Recast everything from the top of the listing down to and including the line containing "Detect every labelled" as a JSON array of strings, one string per line, with blank lines dropped.

------

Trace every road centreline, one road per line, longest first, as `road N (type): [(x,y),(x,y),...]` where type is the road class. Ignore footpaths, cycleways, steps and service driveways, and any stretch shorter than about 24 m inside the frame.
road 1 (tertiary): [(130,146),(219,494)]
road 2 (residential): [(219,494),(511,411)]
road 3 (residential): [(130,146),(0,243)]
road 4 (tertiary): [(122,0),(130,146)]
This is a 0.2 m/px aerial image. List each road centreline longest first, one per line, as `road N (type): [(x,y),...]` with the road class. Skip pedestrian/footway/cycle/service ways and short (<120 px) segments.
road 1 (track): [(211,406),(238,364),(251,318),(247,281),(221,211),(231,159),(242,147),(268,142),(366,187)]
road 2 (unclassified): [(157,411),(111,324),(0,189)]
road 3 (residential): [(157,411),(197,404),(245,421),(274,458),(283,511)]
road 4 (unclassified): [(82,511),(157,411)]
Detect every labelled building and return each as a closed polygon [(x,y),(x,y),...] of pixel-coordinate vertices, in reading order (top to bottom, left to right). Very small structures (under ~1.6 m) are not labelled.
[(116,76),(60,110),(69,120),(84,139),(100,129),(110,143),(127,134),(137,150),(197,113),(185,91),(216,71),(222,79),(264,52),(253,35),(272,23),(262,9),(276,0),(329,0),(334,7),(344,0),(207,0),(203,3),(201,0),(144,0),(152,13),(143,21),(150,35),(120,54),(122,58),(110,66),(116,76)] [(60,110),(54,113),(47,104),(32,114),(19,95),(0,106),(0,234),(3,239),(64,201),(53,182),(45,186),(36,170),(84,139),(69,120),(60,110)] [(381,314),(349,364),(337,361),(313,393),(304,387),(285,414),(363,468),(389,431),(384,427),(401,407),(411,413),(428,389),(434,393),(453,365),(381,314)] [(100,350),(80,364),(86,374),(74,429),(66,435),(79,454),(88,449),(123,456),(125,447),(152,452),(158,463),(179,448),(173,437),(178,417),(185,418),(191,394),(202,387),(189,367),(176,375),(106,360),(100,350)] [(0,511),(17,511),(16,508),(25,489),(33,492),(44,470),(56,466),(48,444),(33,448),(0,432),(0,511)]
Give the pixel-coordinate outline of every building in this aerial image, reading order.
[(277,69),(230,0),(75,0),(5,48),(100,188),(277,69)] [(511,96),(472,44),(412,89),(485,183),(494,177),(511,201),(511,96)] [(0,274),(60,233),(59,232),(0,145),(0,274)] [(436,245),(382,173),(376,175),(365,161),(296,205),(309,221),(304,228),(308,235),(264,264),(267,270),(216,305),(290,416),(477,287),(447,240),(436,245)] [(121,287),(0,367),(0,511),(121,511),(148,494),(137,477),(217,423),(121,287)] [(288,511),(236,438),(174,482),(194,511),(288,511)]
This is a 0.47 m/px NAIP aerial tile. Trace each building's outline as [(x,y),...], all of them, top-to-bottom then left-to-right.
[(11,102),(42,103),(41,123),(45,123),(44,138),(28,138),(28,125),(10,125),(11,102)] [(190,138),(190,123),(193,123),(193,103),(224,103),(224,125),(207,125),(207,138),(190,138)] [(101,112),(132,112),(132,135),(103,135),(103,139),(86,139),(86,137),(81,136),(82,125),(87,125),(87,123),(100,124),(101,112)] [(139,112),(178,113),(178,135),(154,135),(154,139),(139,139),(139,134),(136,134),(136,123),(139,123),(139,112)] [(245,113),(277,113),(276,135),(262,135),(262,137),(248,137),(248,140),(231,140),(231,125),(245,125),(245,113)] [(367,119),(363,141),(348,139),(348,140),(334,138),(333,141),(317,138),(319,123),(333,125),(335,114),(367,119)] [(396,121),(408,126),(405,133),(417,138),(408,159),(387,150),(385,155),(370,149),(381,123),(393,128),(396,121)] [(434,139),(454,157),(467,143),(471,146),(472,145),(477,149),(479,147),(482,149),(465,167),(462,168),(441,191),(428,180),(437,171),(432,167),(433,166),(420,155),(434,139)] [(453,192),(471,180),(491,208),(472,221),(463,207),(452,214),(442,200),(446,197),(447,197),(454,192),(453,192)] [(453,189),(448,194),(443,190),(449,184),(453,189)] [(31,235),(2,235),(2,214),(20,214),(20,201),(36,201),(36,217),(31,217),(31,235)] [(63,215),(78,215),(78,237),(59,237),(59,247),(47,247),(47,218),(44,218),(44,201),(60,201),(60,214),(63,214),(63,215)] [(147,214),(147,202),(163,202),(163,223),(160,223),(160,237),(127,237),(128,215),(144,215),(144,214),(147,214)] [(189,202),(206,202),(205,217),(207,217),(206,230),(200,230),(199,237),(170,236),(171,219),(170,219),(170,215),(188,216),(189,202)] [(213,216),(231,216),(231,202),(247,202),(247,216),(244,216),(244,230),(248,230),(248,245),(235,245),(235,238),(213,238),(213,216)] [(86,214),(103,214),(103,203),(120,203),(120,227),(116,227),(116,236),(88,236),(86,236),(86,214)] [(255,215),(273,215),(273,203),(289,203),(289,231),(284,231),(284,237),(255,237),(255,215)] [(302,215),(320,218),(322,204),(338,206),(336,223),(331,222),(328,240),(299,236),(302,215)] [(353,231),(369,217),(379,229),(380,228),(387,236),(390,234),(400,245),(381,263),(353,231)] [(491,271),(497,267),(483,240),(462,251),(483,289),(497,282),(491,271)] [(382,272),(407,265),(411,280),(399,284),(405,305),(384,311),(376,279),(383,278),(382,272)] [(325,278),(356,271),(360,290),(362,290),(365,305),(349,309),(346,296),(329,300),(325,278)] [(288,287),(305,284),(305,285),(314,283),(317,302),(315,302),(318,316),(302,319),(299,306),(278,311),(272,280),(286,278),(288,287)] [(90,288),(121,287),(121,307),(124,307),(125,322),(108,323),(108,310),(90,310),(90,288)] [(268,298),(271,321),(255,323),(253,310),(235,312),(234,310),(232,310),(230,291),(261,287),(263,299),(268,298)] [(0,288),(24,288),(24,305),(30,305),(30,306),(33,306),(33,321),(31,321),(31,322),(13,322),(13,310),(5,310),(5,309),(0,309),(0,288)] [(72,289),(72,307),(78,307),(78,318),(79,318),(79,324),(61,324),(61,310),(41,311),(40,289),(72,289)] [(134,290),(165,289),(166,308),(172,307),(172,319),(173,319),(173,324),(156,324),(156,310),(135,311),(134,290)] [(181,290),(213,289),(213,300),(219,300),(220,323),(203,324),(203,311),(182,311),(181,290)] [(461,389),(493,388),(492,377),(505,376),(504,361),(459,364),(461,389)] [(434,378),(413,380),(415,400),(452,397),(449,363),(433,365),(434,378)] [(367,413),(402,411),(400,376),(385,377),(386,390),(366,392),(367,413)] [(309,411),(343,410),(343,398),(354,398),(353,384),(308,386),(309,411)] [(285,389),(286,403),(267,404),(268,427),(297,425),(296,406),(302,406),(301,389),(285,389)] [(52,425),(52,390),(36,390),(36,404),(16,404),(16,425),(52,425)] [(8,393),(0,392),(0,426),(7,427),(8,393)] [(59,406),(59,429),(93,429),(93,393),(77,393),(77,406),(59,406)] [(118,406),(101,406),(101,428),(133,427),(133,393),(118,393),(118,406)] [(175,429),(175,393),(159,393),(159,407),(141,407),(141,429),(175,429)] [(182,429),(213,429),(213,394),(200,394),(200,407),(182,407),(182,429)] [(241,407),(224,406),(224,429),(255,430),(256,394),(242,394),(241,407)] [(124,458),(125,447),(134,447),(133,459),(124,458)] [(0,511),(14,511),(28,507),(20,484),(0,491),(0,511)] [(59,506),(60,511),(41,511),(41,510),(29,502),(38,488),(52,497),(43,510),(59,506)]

------

The completed task =>
[
  "Trace every road centreline, one road per line, longest first, as `road N (type): [(x,y),(x,y),...]` where type is the road class. Ignore footpaths, cycleways, steps and service driveways, and any stretch shorter than about 24 m inside the frame.",
  "road 1 (tertiary): [(130,146),(219,494)]",
  "road 2 (residential): [(219,494),(511,411)]",
  "road 3 (residential): [(130,146),(0,243)]",
  "road 4 (tertiary): [(122,0),(130,146)]",
  "This is a 0.2 m/px aerial image. List each road centreline longest first, one per line, as `road N (type): [(x,y),...]` with the road class. Skip pedestrian/footway/cycle/service ways and short (<120 px) segments.",
  "road 1 (track): [(211,406),(238,364),(251,318),(247,281),(221,211),(231,159),(242,147),(268,142),(366,187)]",
  "road 2 (unclassified): [(157,411),(111,324),(0,189)]",
  "road 3 (residential): [(157,411),(197,404),(245,421),(274,458),(283,511)]",
  "road 4 (unclassified): [(82,511),(157,411)]",
  "Detect every labelled building and return each as a closed polygon [(x,y),(x,y),...] of pixel-coordinate vertices, in reading order (top to bottom, left to right). Very small structures (under ~1.6 m) are not labelled."
]